> Saved data entries
§ §

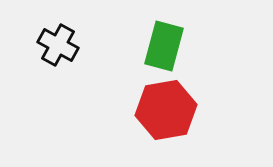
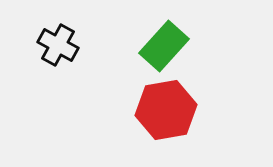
green rectangle: rotated 27 degrees clockwise
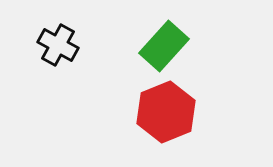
red hexagon: moved 2 px down; rotated 12 degrees counterclockwise
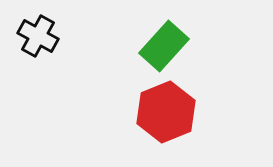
black cross: moved 20 px left, 9 px up
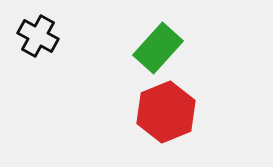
green rectangle: moved 6 px left, 2 px down
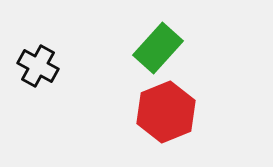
black cross: moved 30 px down
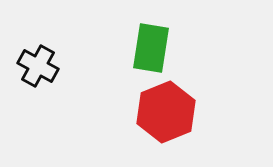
green rectangle: moved 7 px left; rotated 33 degrees counterclockwise
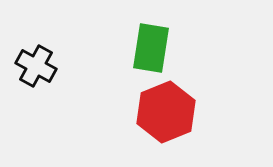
black cross: moved 2 px left
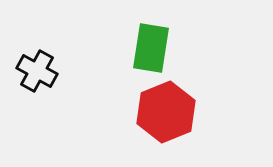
black cross: moved 1 px right, 5 px down
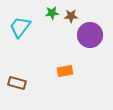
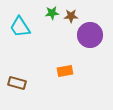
cyan trapezoid: rotated 70 degrees counterclockwise
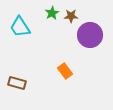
green star: rotated 24 degrees counterclockwise
orange rectangle: rotated 63 degrees clockwise
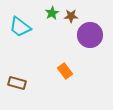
cyan trapezoid: rotated 20 degrees counterclockwise
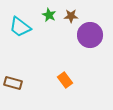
green star: moved 3 px left, 2 px down; rotated 16 degrees counterclockwise
orange rectangle: moved 9 px down
brown rectangle: moved 4 px left
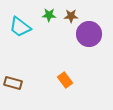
green star: rotated 24 degrees counterclockwise
purple circle: moved 1 px left, 1 px up
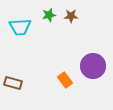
green star: rotated 16 degrees counterclockwise
cyan trapezoid: rotated 40 degrees counterclockwise
purple circle: moved 4 px right, 32 px down
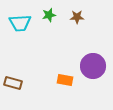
brown star: moved 6 px right, 1 px down
cyan trapezoid: moved 4 px up
orange rectangle: rotated 42 degrees counterclockwise
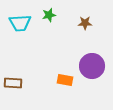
brown star: moved 8 px right, 6 px down
purple circle: moved 1 px left
brown rectangle: rotated 12 degrees counterclockwise
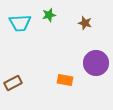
brown star: rotated 16 degrees clockwise
purple circle: moved 4 px right, 3 px up
brown rectangle: rotated 30 degrees counterclockwise
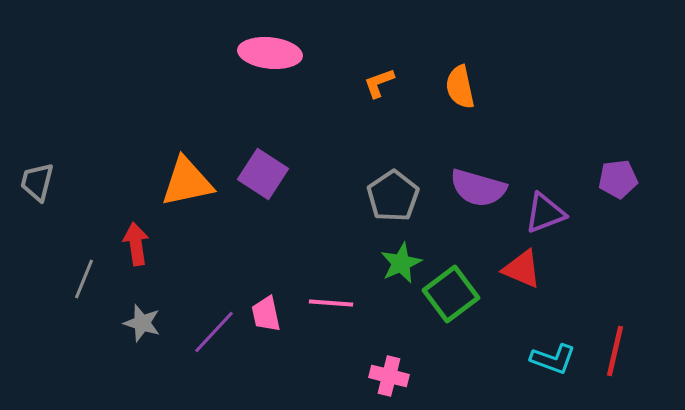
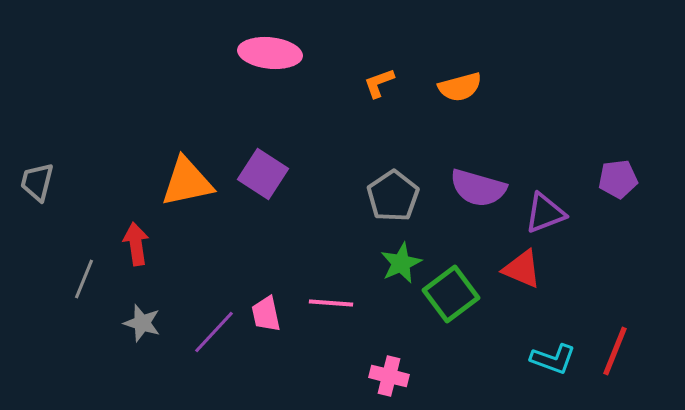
orange semicircle: rotated 93 degrees counterclockwise
red line: rotated 9 degrees clockwise
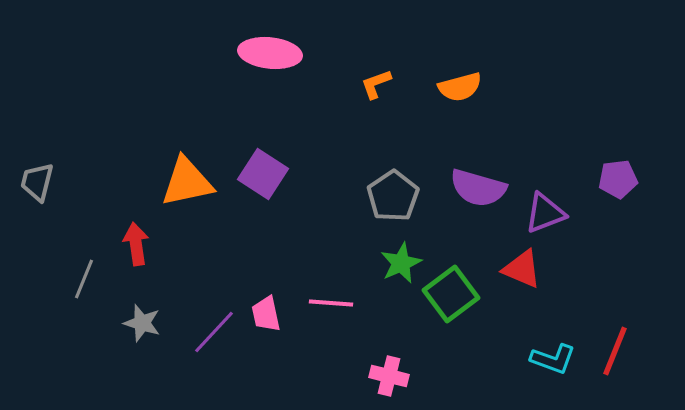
orange L-shape: moved 3 px left, 1 px down
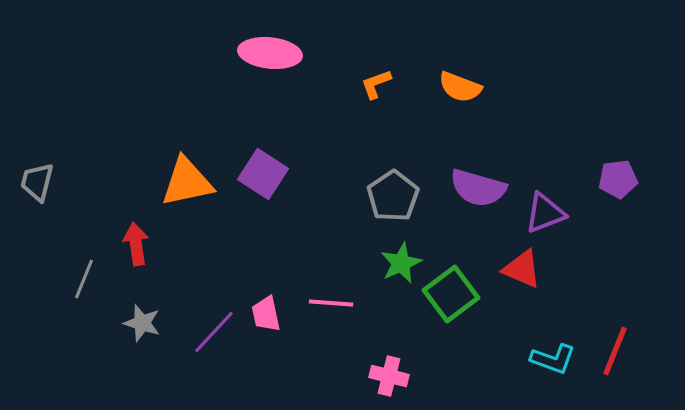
orange semicircle: rotated 36 degrees clockwise
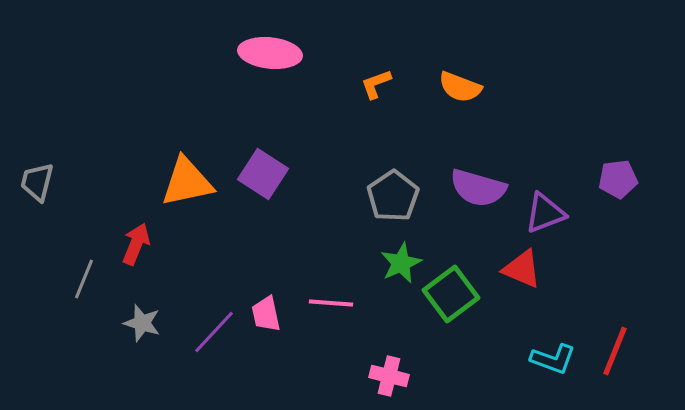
red arrow: rotated 30 degrees clockwise
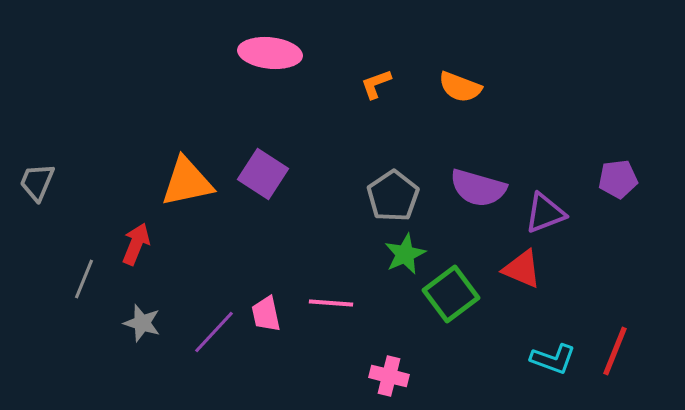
gray trapezoid: rotated 9 degrees clockwise
green star: moved 4 px right, 9 px up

§ §

> SHORT TASK
Give all the items again line for line, leaving out the pictures.

> CORRECT ANSWER
green rectangle: rotated 27 degrees clockwise
red hexagon: moved 2 px down; rotated 12 degrees counterclockwise
black cross: moved 20 px left, 9 px up
green rectangle: moved 6 px left, 2 px down
black cross: moved 30 px down
green rectangle: moved 7 px left; rotated 33 degrees counterclockwise
black cross: moved 2 px left
black cross: moved 1 px right, 5 px down
cyan trapezoid: rotated 70 degrees counterclockwise
green star: rotated 24 degrees counterclockwise
orange rectangle: rotated 63 degrees clockwise
cyan trapezoid: rotated 20 degrees counterclockwise
green star: moved 3 px left, 2 px down; rotated 16 degrees counterclockwise
orange rectangle: moved 9 px down
brown rectangle: moved 4 px left
green star: rotated 24 degrees counterclockwise
purple circle: moved 1 px left, 1 px up
green star: rotated 16 degrees counterclockwise
cyan trapezoid: rotated 40 degrees counterclockwise
purple circle: moved 4 px right, 32 px down
brown star: moved 6 px right, 1 px down
cyan trapezoid: moved 4 px up
orange rectangle: rotated 42 degrees counterclockwise
brown star: moved 8 px right, 6 px down
purple circle: moved 1 px left
brown rectangle: rotated 12 degrees counterclockwise
brown star: rotated 16 degrees clockwise
purple circle: moved 4 px right, 3 px up
brown rectangle: rotated 30 degrees counterclockwise
orange semicircle: rotated 93 degrees counterclockwise
red line: rotated 9 degrees clockwise
orange L-shape: moved 3 px left, 1 px down
orange semicircle: rotated 36 degrees clockwise
red arrow: rotated 30 degrees clockwise
gray trapezoid: rotated 9 degrees clockwise
green star: moved 4 px right, 9 px up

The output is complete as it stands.